* _What the exercise asks_:
In the data below, the answer is the run of lines from the line containing "camera: 165 degrees right, 0 degrees up" through the line containing "(513, 202) = (350, 334): white bell -> none", both included; print it exactly and nothing else.

(Stored items)
◇ ◇ ◇ ◇

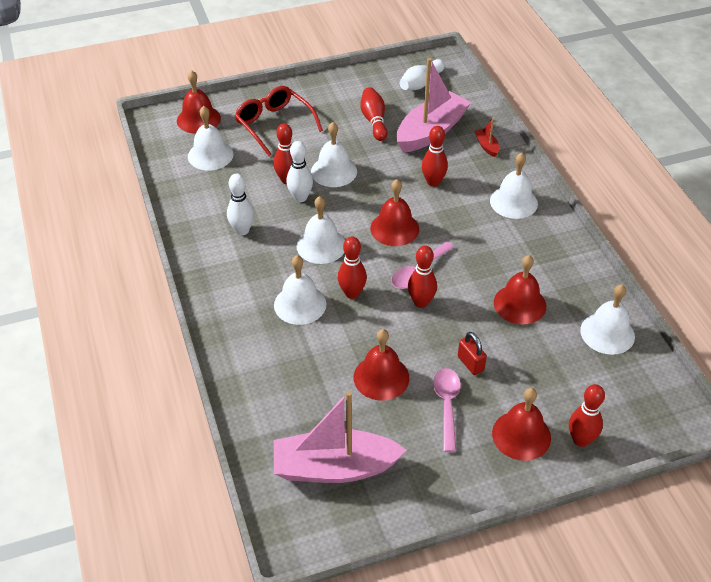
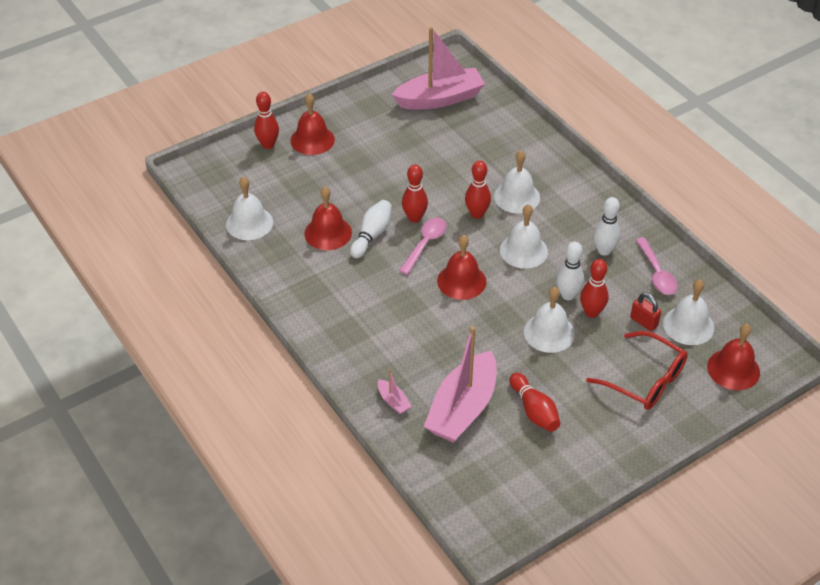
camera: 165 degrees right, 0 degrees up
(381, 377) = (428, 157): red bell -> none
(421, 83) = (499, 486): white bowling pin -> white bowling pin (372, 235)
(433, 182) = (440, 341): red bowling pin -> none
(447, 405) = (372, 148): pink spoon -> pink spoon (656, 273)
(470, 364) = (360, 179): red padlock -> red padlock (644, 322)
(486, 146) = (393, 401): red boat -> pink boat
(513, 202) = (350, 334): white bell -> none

◇ ◇ ◇ ◇

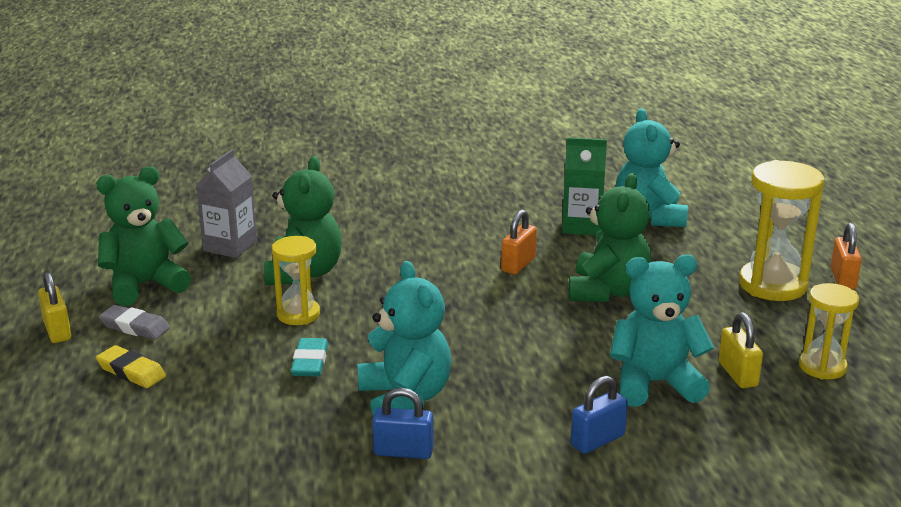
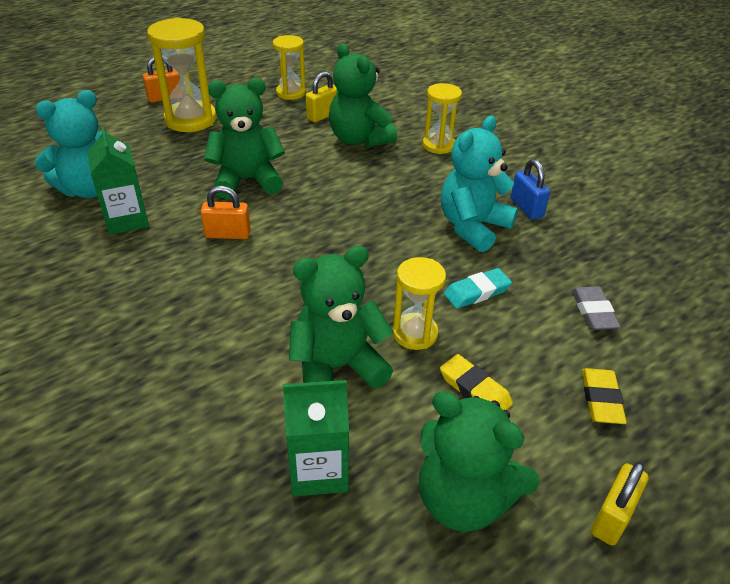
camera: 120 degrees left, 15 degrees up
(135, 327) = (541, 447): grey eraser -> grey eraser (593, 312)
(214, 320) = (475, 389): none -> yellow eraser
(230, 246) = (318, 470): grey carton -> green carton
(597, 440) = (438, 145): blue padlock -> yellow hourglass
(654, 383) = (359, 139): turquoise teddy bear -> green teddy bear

◇ ◇ ◇ ◇

* _Response to the task_:
camera: 165 degrees right, 0 degrees up
(381, 377) = (428, 157): red bell -> none
(421, 83) = (499, 486): white bowling pin -> white bowling pin (372, 235)
(433, 182) = (440, 341): red bowling pin -> none
(447, 405) = (372, 148): pink spoon -> pink spoon (656, 273)
(470, 364) = (360, 179): red padlock -> red padlock (644, 322)
(486, 146) = (393, 401): red boat -> pink boat
(513, 202) = (350, 334): white bell -> none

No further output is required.